**** Data section

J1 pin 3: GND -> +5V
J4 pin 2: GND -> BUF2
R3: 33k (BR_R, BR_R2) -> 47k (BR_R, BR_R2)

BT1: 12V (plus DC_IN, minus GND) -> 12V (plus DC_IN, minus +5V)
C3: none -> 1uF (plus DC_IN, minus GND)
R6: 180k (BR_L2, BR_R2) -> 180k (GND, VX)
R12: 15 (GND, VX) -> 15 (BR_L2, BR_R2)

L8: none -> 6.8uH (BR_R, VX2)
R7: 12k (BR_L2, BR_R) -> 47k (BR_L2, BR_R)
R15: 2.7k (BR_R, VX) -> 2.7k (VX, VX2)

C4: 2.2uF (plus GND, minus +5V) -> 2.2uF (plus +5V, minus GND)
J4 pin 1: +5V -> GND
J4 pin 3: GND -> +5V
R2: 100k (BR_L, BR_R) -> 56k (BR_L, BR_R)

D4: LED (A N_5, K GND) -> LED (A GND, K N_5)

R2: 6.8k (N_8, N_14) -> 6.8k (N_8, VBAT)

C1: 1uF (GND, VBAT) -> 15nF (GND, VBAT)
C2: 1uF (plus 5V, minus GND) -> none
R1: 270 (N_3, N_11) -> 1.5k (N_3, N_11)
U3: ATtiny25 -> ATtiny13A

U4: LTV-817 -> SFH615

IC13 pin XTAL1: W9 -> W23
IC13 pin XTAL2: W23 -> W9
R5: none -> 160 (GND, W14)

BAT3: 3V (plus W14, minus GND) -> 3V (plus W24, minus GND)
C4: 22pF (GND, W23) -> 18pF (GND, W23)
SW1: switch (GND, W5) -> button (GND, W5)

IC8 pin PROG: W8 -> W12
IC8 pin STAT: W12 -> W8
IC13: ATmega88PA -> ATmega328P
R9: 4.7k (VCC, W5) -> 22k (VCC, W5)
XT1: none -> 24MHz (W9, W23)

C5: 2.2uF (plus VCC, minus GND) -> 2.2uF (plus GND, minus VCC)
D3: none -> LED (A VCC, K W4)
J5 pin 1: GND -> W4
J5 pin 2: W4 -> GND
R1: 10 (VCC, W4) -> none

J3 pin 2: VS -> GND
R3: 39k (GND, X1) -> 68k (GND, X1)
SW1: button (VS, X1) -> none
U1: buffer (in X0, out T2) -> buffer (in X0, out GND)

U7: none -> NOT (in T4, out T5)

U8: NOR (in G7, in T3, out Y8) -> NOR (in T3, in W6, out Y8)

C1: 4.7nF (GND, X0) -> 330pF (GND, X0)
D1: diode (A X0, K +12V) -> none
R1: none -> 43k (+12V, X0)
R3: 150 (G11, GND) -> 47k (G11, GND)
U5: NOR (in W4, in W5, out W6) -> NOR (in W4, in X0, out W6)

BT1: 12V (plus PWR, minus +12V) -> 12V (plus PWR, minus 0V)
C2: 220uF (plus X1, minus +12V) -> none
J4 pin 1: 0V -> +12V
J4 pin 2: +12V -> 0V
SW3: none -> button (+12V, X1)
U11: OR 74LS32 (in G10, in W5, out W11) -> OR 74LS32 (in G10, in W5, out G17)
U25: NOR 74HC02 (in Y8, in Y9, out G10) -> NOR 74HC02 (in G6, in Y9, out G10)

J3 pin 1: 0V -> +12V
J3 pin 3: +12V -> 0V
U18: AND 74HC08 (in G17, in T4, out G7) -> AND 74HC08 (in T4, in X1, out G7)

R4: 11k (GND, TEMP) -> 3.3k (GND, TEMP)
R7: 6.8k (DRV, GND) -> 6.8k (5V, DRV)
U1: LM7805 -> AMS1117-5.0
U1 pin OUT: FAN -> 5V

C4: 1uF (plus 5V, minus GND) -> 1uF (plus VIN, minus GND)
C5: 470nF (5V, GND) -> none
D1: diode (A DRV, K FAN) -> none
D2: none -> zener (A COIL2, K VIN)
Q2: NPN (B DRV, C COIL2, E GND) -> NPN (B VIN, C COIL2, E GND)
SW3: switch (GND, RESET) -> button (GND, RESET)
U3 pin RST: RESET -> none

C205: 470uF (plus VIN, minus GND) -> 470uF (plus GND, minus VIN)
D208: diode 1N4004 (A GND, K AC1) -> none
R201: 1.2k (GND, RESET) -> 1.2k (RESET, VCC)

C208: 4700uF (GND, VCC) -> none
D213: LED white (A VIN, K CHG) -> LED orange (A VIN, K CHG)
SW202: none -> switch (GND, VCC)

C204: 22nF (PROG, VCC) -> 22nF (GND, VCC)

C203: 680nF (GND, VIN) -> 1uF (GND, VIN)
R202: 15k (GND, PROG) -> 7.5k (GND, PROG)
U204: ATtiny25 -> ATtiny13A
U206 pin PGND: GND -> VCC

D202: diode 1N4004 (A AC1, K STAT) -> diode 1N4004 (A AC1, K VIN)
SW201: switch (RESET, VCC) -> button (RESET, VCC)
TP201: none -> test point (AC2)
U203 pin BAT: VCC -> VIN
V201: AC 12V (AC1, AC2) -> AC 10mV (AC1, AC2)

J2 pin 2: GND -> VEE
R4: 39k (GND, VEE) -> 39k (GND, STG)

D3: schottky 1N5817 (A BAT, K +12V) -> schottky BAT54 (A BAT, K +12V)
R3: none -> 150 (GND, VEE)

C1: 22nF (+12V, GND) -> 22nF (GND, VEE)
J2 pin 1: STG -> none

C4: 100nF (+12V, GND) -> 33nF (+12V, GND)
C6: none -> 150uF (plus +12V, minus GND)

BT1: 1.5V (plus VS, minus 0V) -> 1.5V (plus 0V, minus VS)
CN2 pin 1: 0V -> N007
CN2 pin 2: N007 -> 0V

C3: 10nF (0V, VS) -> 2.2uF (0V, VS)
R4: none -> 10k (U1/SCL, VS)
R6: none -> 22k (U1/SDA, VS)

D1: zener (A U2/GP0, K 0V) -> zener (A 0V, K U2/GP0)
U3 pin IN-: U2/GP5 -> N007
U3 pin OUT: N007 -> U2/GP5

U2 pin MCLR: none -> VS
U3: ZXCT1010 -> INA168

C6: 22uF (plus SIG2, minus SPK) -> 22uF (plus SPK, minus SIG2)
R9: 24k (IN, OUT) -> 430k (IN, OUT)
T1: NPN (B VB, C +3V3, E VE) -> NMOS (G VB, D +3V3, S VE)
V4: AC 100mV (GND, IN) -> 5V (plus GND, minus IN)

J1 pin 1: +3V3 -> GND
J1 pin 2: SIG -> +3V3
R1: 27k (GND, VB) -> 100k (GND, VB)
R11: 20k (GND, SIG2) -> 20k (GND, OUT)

********

> _Task requirements_
Exactly how many lines in the records above hold the string "button"? Reply with that number only.

> _Exercise result_
5